GOAL OF THE EXERCISE >>
Please output the entries below as a numbered list, leaving out any blank lines.

RAW DATA >>
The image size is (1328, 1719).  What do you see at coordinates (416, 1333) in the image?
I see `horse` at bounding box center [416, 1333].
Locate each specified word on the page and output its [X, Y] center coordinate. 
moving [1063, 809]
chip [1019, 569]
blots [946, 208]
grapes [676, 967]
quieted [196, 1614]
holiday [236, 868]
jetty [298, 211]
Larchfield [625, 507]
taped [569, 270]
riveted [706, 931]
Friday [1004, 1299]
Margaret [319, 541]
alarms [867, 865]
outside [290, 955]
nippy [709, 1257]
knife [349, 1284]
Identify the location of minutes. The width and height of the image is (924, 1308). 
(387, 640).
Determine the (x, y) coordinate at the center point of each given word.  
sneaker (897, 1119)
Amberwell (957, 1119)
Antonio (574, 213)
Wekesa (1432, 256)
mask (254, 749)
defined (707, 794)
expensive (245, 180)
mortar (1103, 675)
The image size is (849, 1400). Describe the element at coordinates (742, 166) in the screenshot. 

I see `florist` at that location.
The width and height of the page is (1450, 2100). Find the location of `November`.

EXERCISE RESPONSE >>
1. The image size is (1328, 1719).  What do you see at coordinates (416, 1333) in the image?
2. I see `horse` at bounding box center [416, 1333].
3. Locate each specified word on the page and output its [X, Y] center coordinate. 
4. moving [1063, 809]
5. chip [1019, 569]
6. blots [946, 208]
7. grapes [676, 967]
8. quieted [196, 1614]
9. holiday [236, 868]
10. jetty [298, 211]
11. Larchfield [625, 507]
12. taped [569, 270]
13. riveted [706, 931]
14. Friday [1004, 1299]
15. Margaret [319, 541]
16. alarms [867, 865]
17. outside [290, 955]
18. nippy [709, 1257]
19. knife [349, 1284]
20. Identify the location of minutes. The width and height of the image is (924, 1308). 
21. (387, 640).
22. Determine the (x, y) coordinate at the center point of each given word.  
23. sneaker (897, 1119)
24. Amberwell (957, 1119)
25. Antonio (574, 213)
26. Wekesa (1432, 256)
27. mask (254, 749)
28. defined (707, 794)
29. expensive (245, 180)
30. mortar (1103, 675)
31. The image size is (849, 1400). Describe the element at coordinates (742, 166) in the screenshot. 
32. I see `florist` at that location.
33. The width and height of the page is (1450, 2100). Find the location of `November`.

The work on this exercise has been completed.